• WHAT TO WORK ON: Your output should be an exact copy of the records, with no pictures in it.

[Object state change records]
%%

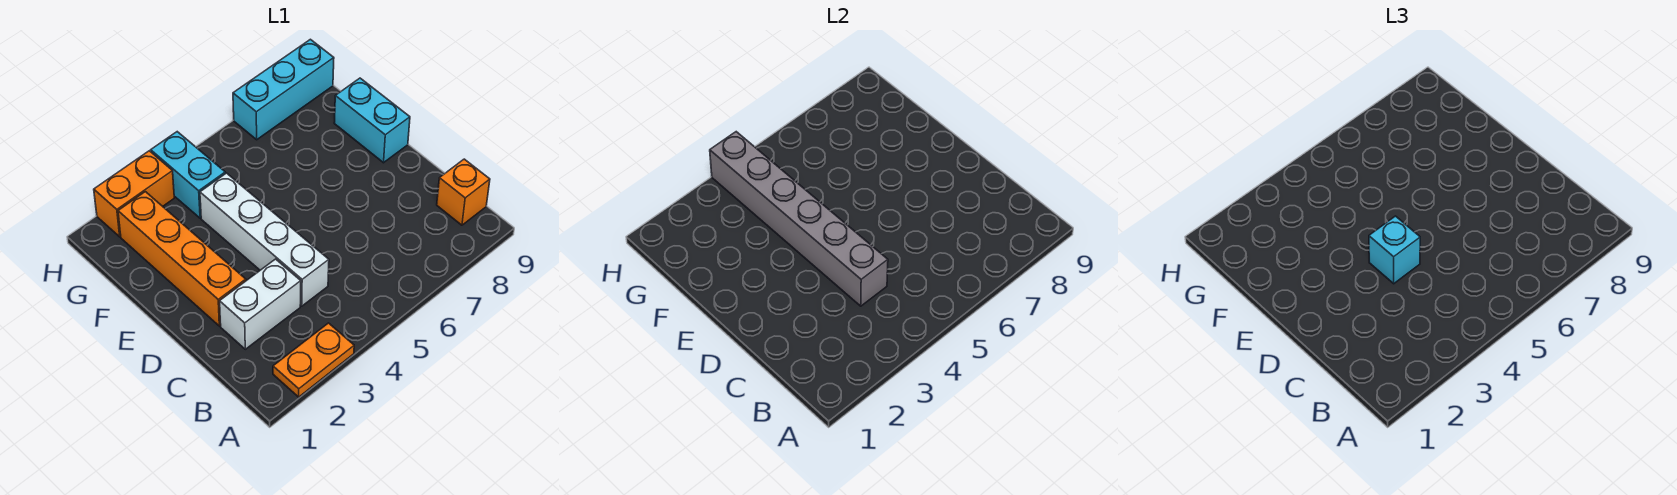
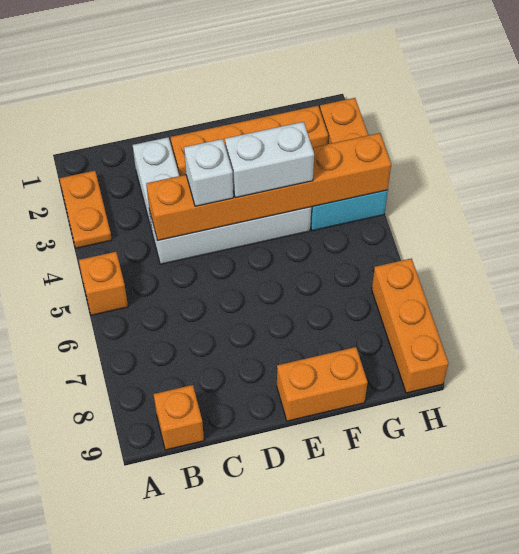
none -> orange 1x1 brick [79,252,128,315]
grey 1x6 brick [710,132,888,306] -> orange 1x6 brick [146,133,391,240]
cyan 1x1 brick [1369,216,1420,284] -> white 1x1 brick [184,139,233,206]
none -> white 1x2 brick [225,122,314,198]
cyan 1x2 brick [334,78,410,163] -> orange 1x2 brick [277,347,368,421]
cyan 1x3 brick [233,39,334,140] -> orange 1x3 brick [372,258,448,393]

%%

• ANSWER FOR THE TASK:
none -> orange 1x1 brick [79,252,128,315]
grey 1x6 brick [710,132,888,306] -> orange 1x6 brick [146,133,391,240]
cyan 1x1 brick [1369,216,1420,284] -> white 1x1 brick [184,139,233,206]
none -> white 1x2 brick [225,122,314,198]
cyan 1x2 brick [334,78,410,163] -> orange 1x2 brick [277,347,368,421]
cyan 1x3 brick [233,39,334,140] -> orange 1x3 brick [372,258,448,393]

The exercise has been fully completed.